----- Exercise materials -----
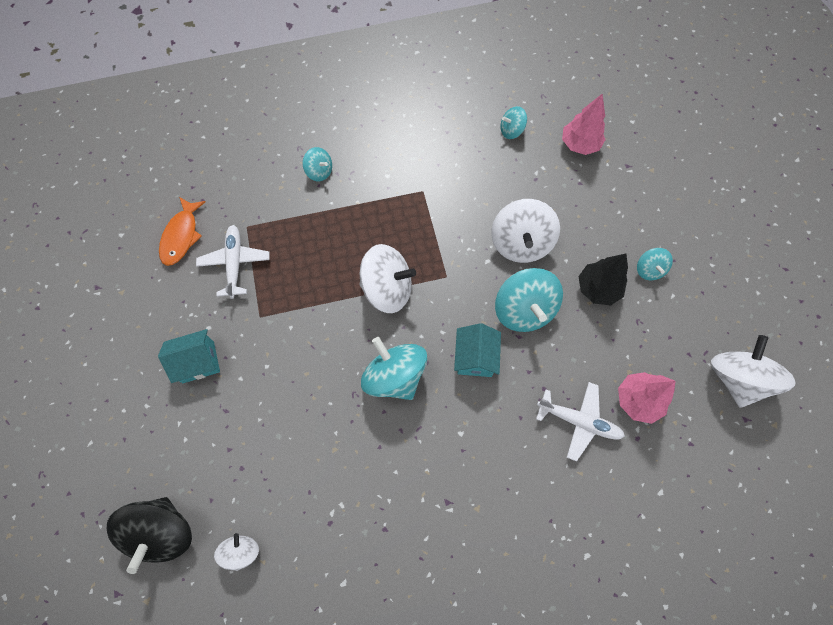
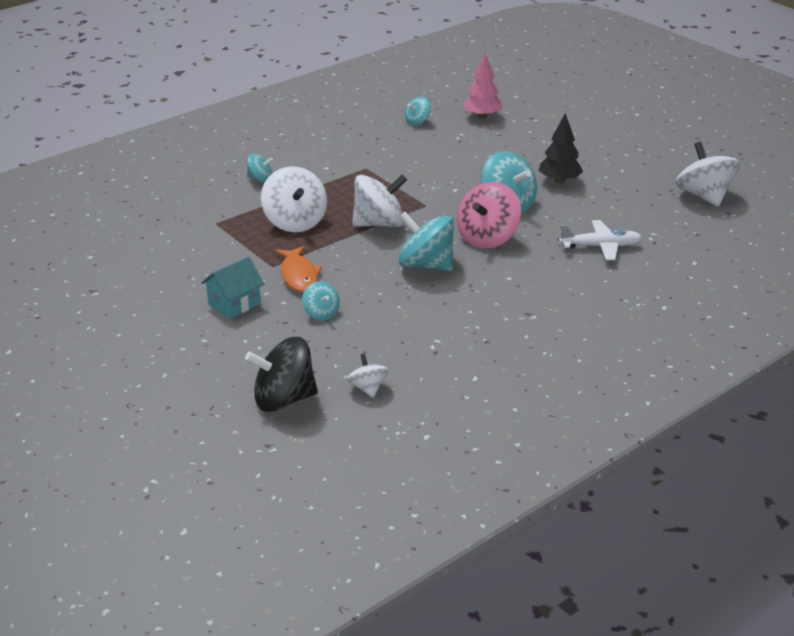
camera: 25 degrees left, 35 degrees down
(163, 531) = (283, 399): black spinning top -> black spinning top turned 105 degrees clockwise
(181, 236) = (155, 243): orange fish -> orange fish (299, 275)
(235, 264) = (222, 244): white plane -> none
(475, 357) = (487, 238): turquoise house -> pink spinning top
(520, 243) = (475, 174): white spinning top -> white spinning top (295, 222)
(637, 400) = (638, 225): pink tree -> none
(649, 270) = (592, 162): turquoise spinning top -> turquoise spinning top (321, 313)

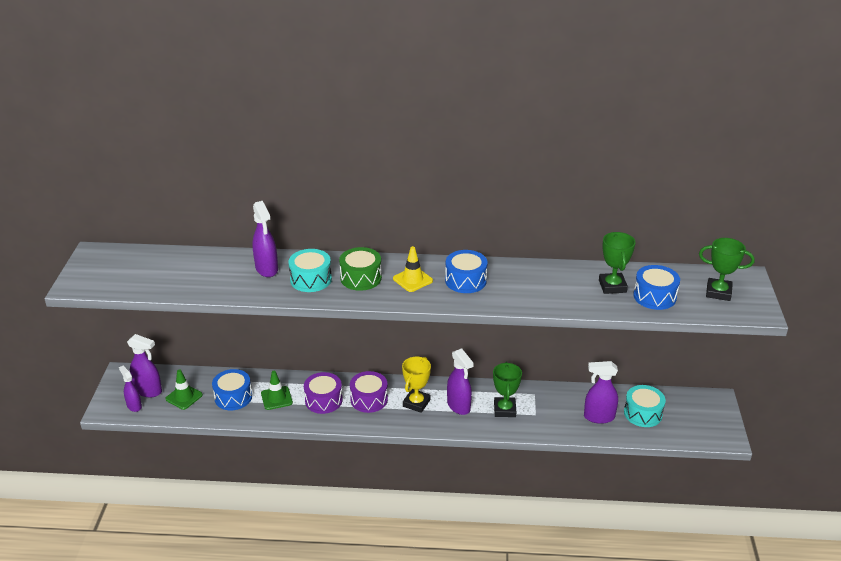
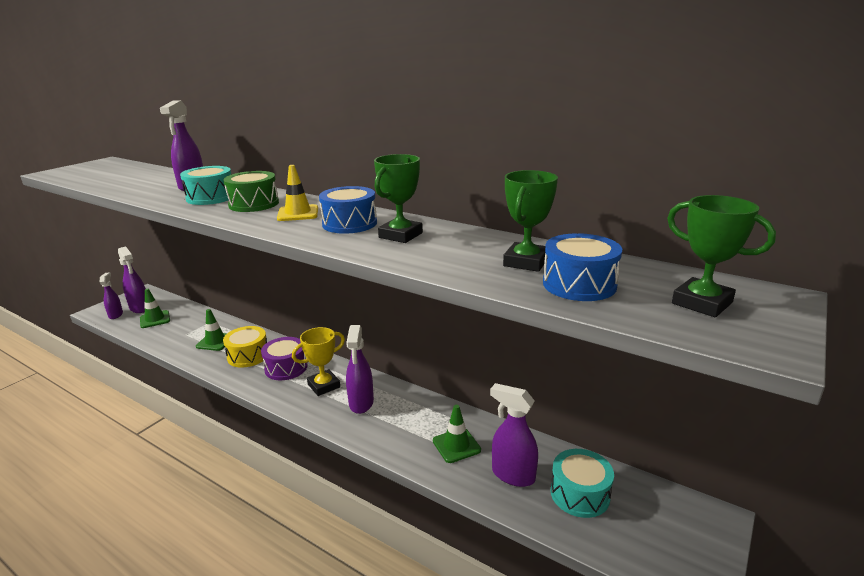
camera: 30 degrees right, 10 degrees down
(233, 397) = (186, 330): blue drum -> none
(323, 400) = (248, 356): purple drum -> yellow drum
(504, 409) = (405, 424): green trophy -> green trophy (400, 235)
(550, 411) = (456, 445): none -> green traffic cone

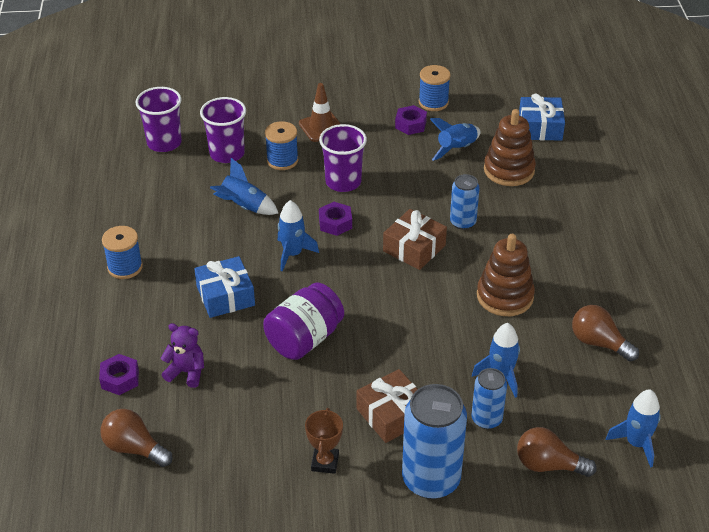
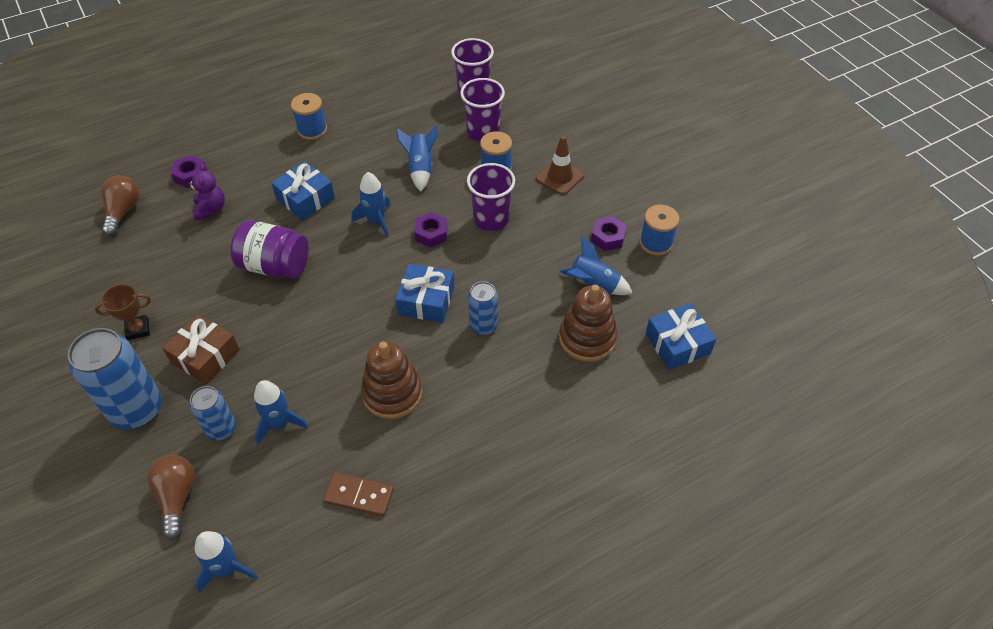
camera: 65 degrees right, 10 degrees up
(414, 248) = (426, 300): brown gift -> blue gift
(599, 343) = (359, 495): brown light bulb -> brown domino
-----
• Exercise
Count how many of the lines in the material include the word "pink", and state that number without anything else.

• Written response
2